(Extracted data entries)

+===+

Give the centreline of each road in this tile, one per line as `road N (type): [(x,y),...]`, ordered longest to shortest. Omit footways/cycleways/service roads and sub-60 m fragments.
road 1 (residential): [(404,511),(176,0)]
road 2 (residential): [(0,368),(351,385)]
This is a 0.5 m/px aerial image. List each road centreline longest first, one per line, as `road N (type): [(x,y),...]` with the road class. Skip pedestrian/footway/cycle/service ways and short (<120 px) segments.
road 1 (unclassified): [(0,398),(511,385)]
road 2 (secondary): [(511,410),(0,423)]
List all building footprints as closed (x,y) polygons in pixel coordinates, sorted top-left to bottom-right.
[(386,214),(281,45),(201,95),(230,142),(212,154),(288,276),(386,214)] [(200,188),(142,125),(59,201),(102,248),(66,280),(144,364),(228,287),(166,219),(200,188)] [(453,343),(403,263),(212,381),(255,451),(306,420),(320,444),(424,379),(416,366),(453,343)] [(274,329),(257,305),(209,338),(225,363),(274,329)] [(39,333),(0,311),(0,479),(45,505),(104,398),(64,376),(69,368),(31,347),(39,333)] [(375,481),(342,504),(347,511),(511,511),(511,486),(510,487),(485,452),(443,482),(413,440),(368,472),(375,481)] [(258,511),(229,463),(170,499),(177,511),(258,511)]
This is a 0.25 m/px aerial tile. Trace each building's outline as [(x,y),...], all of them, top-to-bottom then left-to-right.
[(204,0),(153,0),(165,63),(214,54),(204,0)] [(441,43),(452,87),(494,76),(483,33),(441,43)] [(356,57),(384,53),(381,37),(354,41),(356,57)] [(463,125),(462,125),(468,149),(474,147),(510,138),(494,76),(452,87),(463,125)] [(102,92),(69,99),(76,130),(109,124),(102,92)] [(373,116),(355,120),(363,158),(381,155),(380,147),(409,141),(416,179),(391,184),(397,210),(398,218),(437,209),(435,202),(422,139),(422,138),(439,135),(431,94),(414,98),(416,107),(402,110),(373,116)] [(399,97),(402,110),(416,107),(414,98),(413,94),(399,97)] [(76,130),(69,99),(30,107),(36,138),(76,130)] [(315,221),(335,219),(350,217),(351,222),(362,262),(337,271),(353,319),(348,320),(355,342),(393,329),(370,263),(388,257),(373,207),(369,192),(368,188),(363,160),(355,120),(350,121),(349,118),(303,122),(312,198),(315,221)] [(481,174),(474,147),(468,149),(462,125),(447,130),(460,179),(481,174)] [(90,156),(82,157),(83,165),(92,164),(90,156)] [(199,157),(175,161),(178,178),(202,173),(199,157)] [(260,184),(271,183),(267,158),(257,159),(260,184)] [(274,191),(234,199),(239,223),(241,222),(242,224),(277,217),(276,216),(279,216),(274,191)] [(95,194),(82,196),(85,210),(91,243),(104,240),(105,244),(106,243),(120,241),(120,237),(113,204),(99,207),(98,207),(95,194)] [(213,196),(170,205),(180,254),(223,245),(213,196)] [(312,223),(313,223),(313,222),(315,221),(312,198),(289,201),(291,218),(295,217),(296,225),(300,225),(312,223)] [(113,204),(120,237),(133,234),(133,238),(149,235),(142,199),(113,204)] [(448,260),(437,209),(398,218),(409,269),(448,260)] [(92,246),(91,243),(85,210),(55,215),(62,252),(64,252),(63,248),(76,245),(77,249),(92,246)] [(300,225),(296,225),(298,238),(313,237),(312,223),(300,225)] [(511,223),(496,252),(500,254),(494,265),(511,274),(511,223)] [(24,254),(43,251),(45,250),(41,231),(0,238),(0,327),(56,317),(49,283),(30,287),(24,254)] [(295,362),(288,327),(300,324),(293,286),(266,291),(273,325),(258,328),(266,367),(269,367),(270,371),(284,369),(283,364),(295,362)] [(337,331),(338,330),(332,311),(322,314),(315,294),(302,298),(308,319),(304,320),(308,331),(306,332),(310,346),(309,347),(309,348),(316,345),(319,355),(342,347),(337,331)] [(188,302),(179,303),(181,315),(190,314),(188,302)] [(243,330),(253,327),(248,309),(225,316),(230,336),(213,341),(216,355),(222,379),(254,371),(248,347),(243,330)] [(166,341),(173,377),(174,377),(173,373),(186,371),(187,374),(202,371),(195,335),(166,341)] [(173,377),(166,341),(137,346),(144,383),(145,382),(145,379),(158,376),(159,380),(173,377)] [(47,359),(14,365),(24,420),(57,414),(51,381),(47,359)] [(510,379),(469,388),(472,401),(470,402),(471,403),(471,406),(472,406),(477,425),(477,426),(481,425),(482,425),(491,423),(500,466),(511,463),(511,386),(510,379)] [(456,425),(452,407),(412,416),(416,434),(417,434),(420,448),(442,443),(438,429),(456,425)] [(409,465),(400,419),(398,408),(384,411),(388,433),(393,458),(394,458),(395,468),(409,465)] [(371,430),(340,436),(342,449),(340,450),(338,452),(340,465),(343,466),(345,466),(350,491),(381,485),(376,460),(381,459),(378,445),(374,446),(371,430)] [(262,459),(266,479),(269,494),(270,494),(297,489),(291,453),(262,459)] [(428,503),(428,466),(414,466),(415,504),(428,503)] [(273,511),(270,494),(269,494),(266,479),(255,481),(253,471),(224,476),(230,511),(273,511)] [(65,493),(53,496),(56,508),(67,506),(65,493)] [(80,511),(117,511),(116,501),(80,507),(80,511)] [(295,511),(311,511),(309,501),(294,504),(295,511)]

+===+

Task directions — Give every one of the records above again, word for word, changing nothing.

Solution for this task —
Give the centreline of each road in this tile, one per line as `road N (type): [(x,y),...]`, ordered longest to shortest. Omit footways/cycleways/service roads and sub-60 m fragments.
road 1 (residential): [(404,511),(176,0)]
road 2 (residential): [(0,368),(351,385)]
This is a 0.5 m/px aerial image. List each road centreline longest first, one per line, as `road N (type): [(x,y),...]` with the road class. Skip pedestrian/footway/cycle/service ways and short (<120 px) segments.
road 1 (unclassified): [(0,398),(511,385)]
road 2 (secondary): [(511,410),(0,423)]
List all building footprints as closed (x,y) polygons in pixel coordinates, sorted top-left to bottom-right.
[(386,214),(281,45),(201,95),(230,142),(212,154),(288,276),(386,214)] [(200,188),(142,125),(59,201),(102,248),(66,280),(144,364),(228,287),(166,219),(200,188)] [(453,343),(403,263),(212,381),(255,451),(306,420),(320,444),(424,379),(416,366),(453,343)] [(274,329),(257,305),(209,338),(225,363),(274,329)] [(39,333),(0,311),(0,479),(45,505),(104,398),(64,376),(69,368),(31,347),(39,333)] [(375,481),(342,504),(347,511),(511,511),(511,486),(510,487),(485,452),(443,482),(413,440),(368,472),(375,481)] [(258,511),(229,463),(170,499),(177,511),(258,511)]
This is a 0.25 m/px aerial tile. Trace each building's outline as [(x,y),...], all of them, top-to-bottom then left-to-right.
[(204,0),(153,0),(165,63),(214,54),(204,0)] [(441,43),(452,87),(494,76),(483,33),(441,43)] [(356,57),(384,53),(381,37),(354,41),(356,57)] [(463,125),(462,125),(468,149),(474,147),(510,138),(494,76),(452,87),(463,125)] [(102,92),(69,99),(76,130),(109,124),(102,92)] [(373,116),(355,120),(363,158),(381,155),(380,147),(409,141),(416,179),(391,184),(397,210),(398,218),(437,209),(435,202),(422,139),(422,138),(439,135),(431,94),(414,98),(416,107),(402,110),(373,116)] [(399,97),(402,110),(416,107),(414,98),(413,94),(399,97)] [(76,130),(69,99),(30,107),(36,138),(76,130)] [(315,221),(335,219),(350,217),(351,222),(362,262),(337,271),(353,319),(348,320),(355,342),(393,329),(370,263),(388,257),(373,207),(369,192),(368,188),(363,160),(355,120),(350,121),(349,118),(303,122),(312,198),(315,221)] [(481,174),(474,147),(468,149),(462,125),(447,130),(460,179),(481,174)] [(90,156),(82,157),(83,165),(92,164),(90,156)] [(199,157),(175,161),(178,178),(202,173),(199,157)] [(260,184),(271,183),(267,158),(257,159),(260,184)] [(274,191),(234,199),(239,223),(241,222),(242,224),(277,217),(276,216),(279,216),(274,191)] [(95,194),(82,196),(85,210),(91,243),(104,240),(105,244),(106,243),(120,241),(120,237),(113,204),(99,207),(98,207),(95,194)] [(213,196),(170,205),(180,254),(223,245),(213,196)] [(312,223),(313,223),(313,222),(315,221),(312,198),(289,201),(291,218),(295,217),(296,225),(300,225),(312,223)] [(113,204),(120,237),(133,234),(133,238),(149,235),(142,199),(113,204)] [(448,260),(437,209),(398,218),(409,269),(448,260)] [(92,246),(91,243),(85,210),(55,215),(62,252),(64,252),(63,248),(76,245),(77,249),(92,246)] [(300,225),(296,225),(298,238),(313,237),(312,223),(300,225)] [(511,223),(496,252),(500,254),(494,265),(511,274),(511,223)] [(24,254),(43,251),(45,250),(41,231),(0,238),(0,327),(56,317),(49,283),(30,287),(24,254)] [(295,362),(288,327),(300,324),(293,286),(266,291),(273,325),(258,328),(266,367),(269,367),(270,371),(284,369),(283,364),(295,362)] [(337,331),(338,330),(332,311),(322,314),(315,294),(302,298),(308,319),(304,320),(308,331),(306,332),(310,346),(309,347),(309,348),(316,345),(319,355),(342,347),(337,331)] [(188,302),(179,303),(181,315),(190,314),(188,302)] [(243,330),(253,327),(248,309),(225,316),(230,336),(213,341),(216,355),(222,379),(254,371),(248,347),(243,330)] [(166,341),(173,377),(174,377),(173,373),(186,371),(187,374),(202,371),(195,335),(166,341)] [(173,377),(166,341),(137,346),(144,383),(145,382),(145,379),(158,376),(159,380),(173,377)] [(47,359),(14,365),(24,420),(57,414),(51,381),(47,359)] [(510,379),(469,388),(472,401),(470,402),(471,403),(471,406),(472,406),(477,425),(477,426),(481,425),(482,425),(491,423),(500,466),(511,463),(511,386),(510,379)] [(456,425),(452,407),(412,416),(416,434),(417,434),(420,448),(442,443),(438,429),(456,425)] [(409,465),(400,419),(398,408),(384,411),(388,433),(393,458),(394,458),(395,468),(409,465)] [(371,430),(340,436),(342,449),(340,450),(338,452),(340,465),(343,466),(345,466),(350,491),(381,485),(376,460),(381,459),(378,445),(374,446),(371,430)] [(262,459),(266,479),(269,494),(270,494),(297,489),(291,453),(262,459)] [(428,503),(428,466),(414,466),(415,504),(428,503)] [(273,511),(270,494),(269,494),(266,479),(255,481),(253,471),(224,476),(230,511),(273,511)] [(65,493),(53,496),(56,508),(67,506),(65,493)] [(80,511),(117,511),(116,501),(80,507),(80,511)] [(295,511),(311,511),(309,501),(294,504),(295,511)]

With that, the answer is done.